◆ Study material:
==*==

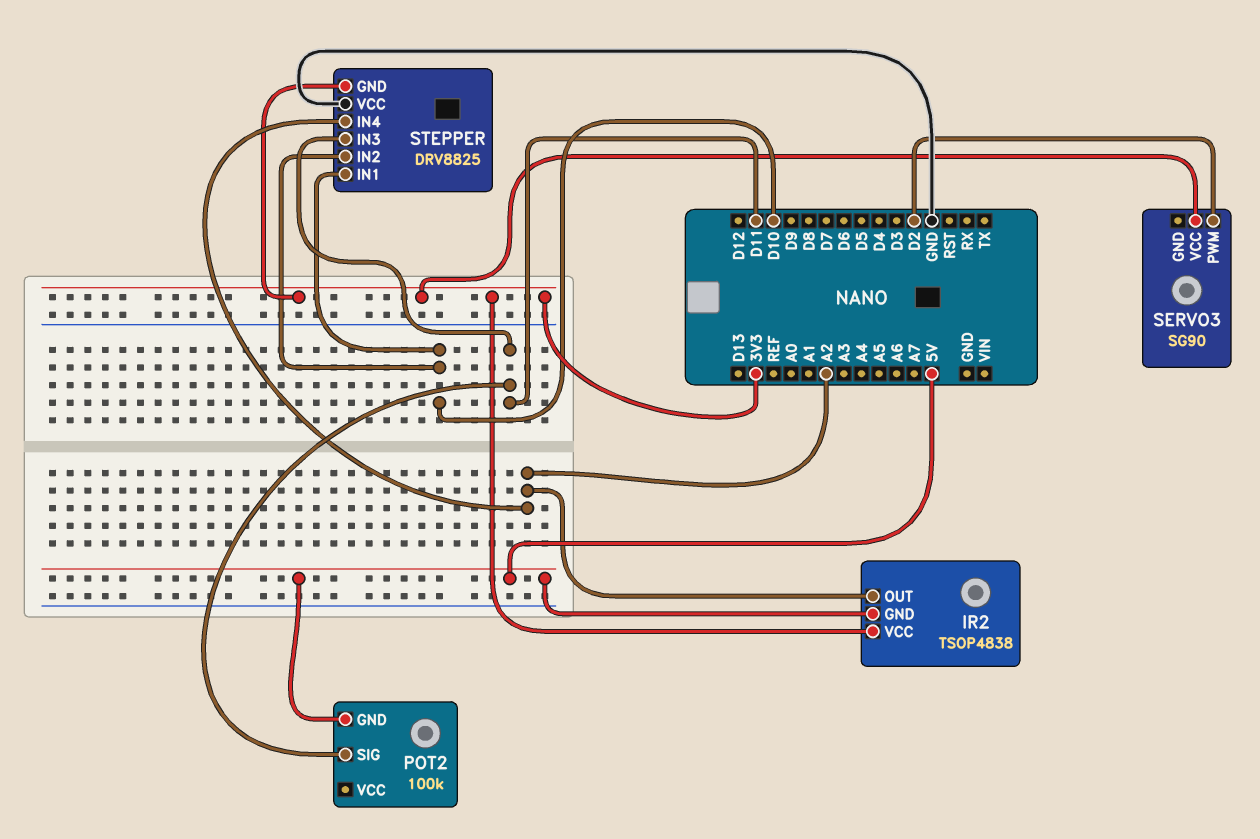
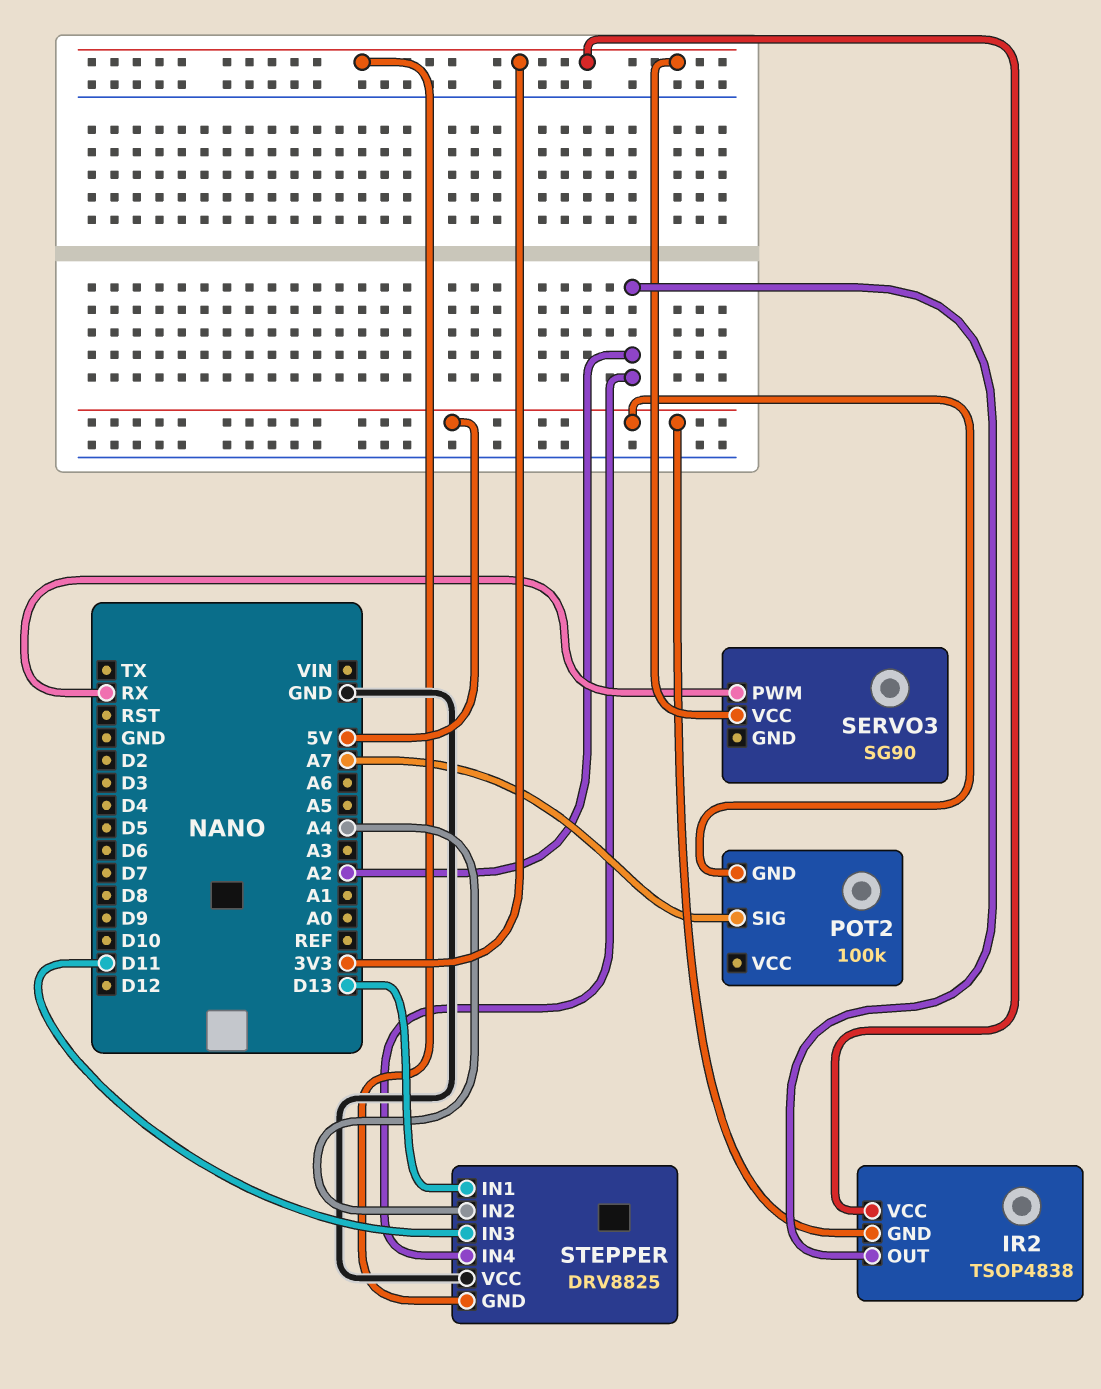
POT2 pin SIG: D11 -> A7
SERVO3 pin PWM: D2 -> RX
STEPPER pin IN1: D10 -> D13
STEPPER pin IN2: D10 -> A4

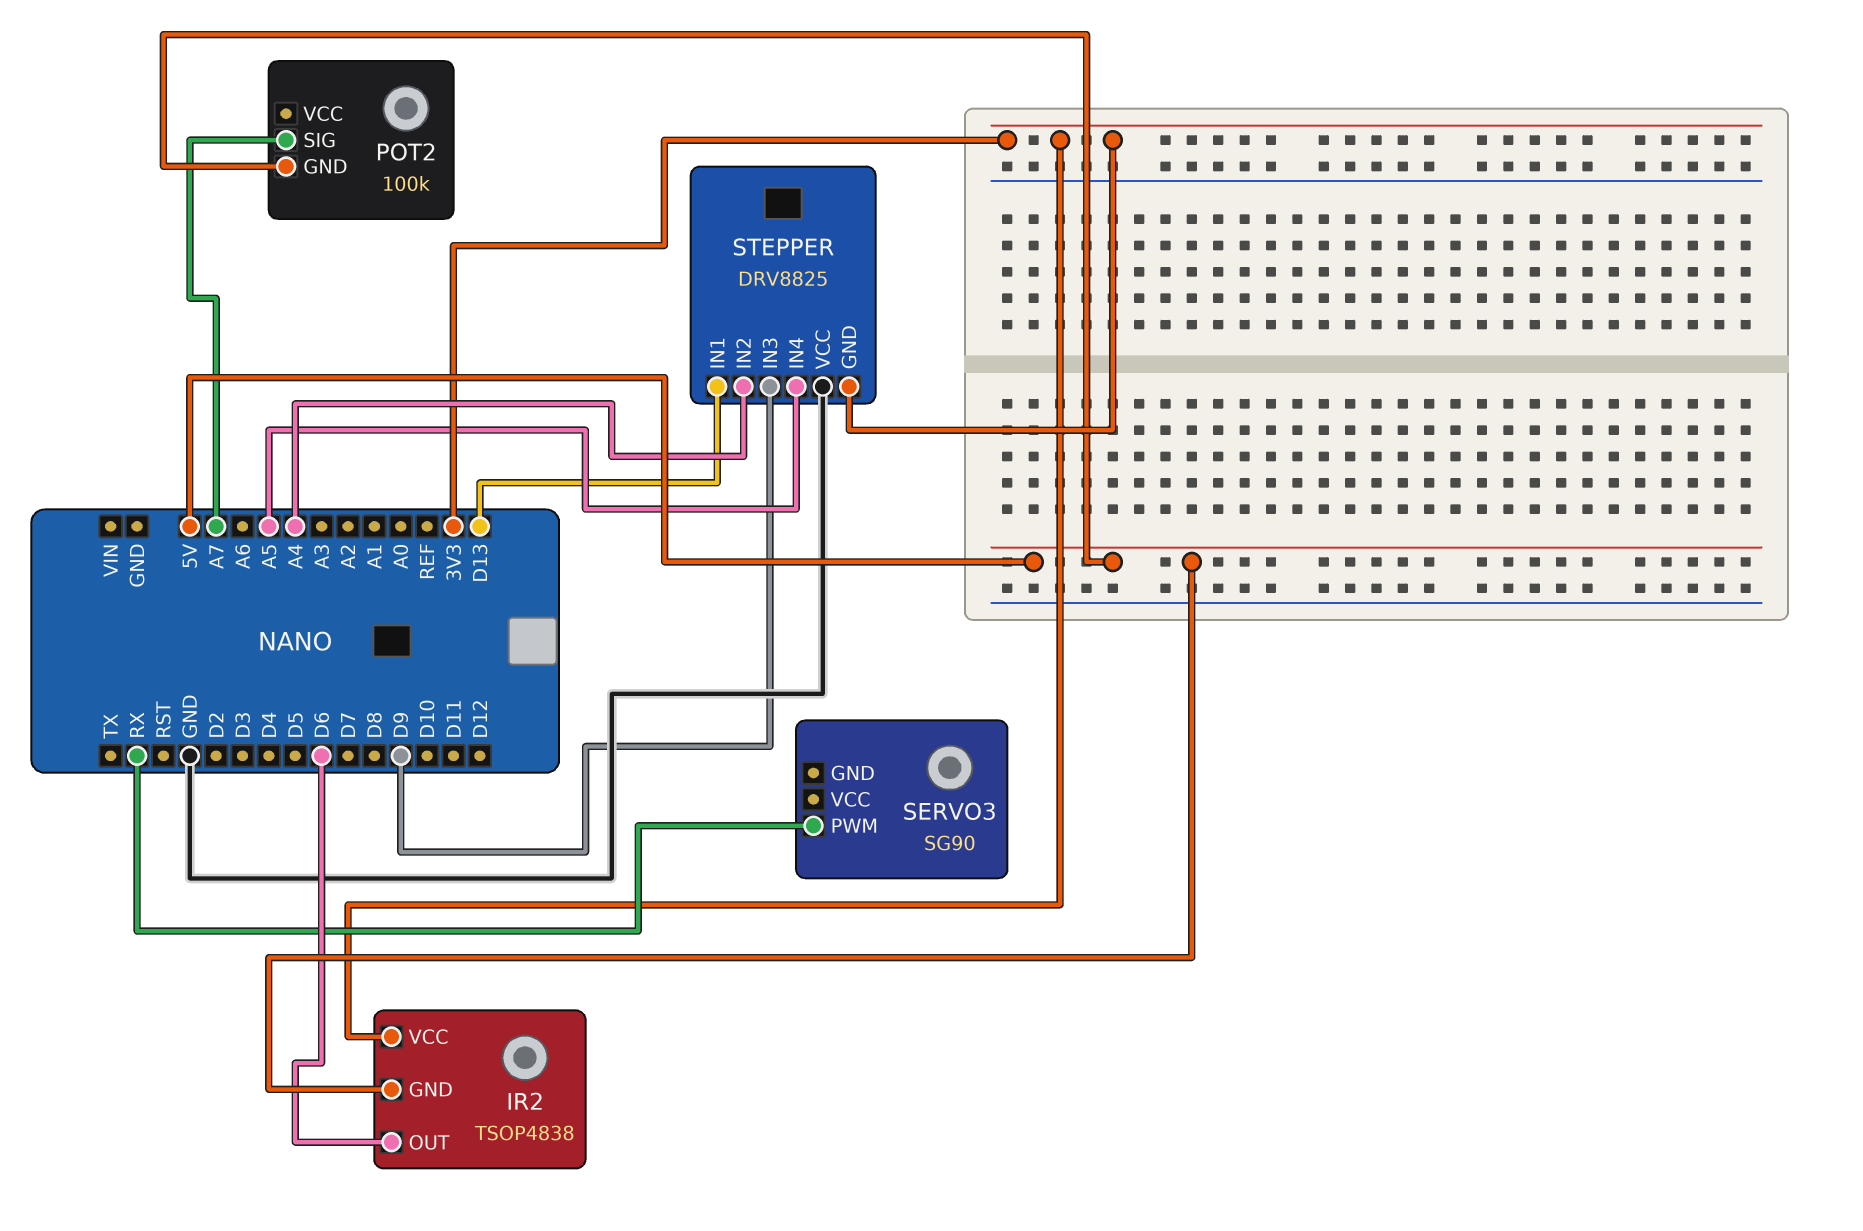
IR2 pin OUT: A2 -> D6
SERVO3 pin VCC: 3V3 -> none
STEPPER pin IN3: D11 -> D9
STEPPER pin IN4: A2 -> A5

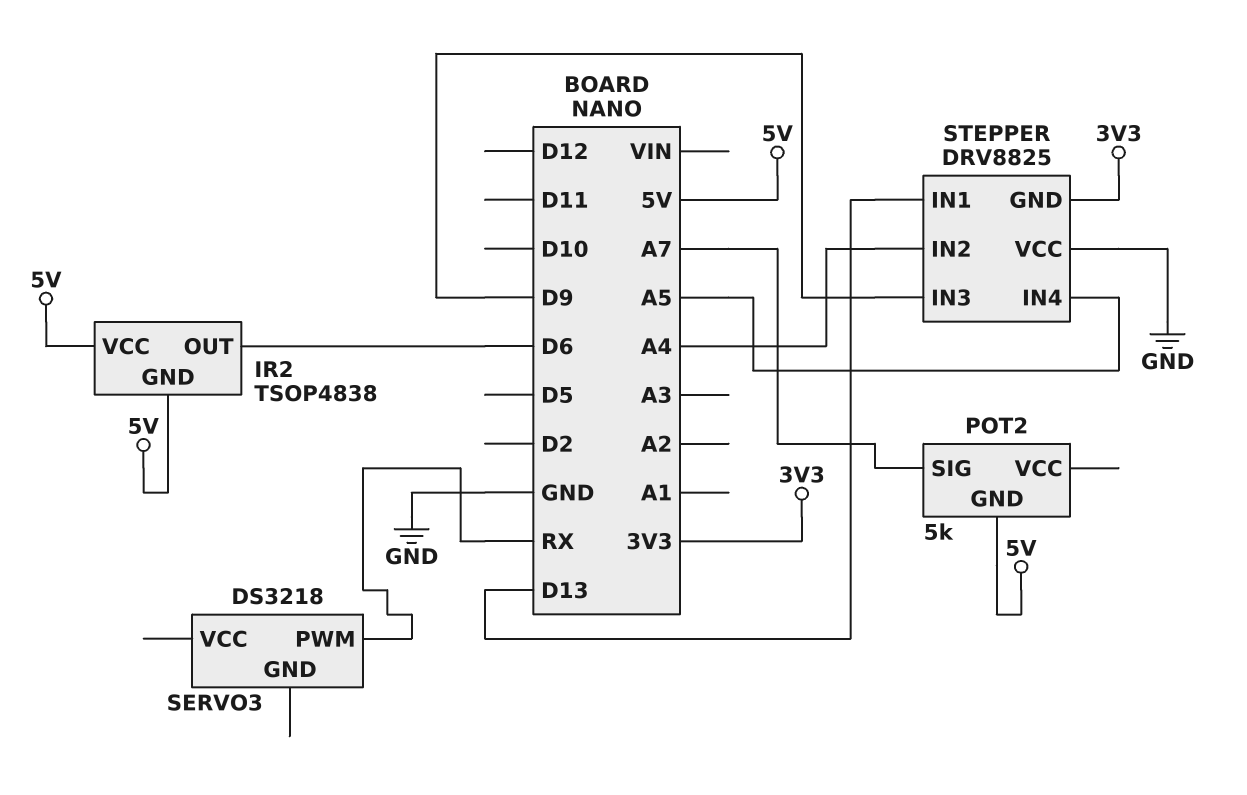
IR2 pin VCC: 3V3 -> 5V
POT2: 100k -> 5k
SERVO3: SG90 -> DS3218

==*==

◆ Required work:
Skip all lines ahead of the one containing "IR2 pin VCC: 3V3 -> 5V". Reproduce that line and the remainder of the listing above exactly.

◆ Your response:
IR2 pin VCC: 3V3 -> 5V
POT2: 100k -> 5k
SERVO3: SG90 -> DS3218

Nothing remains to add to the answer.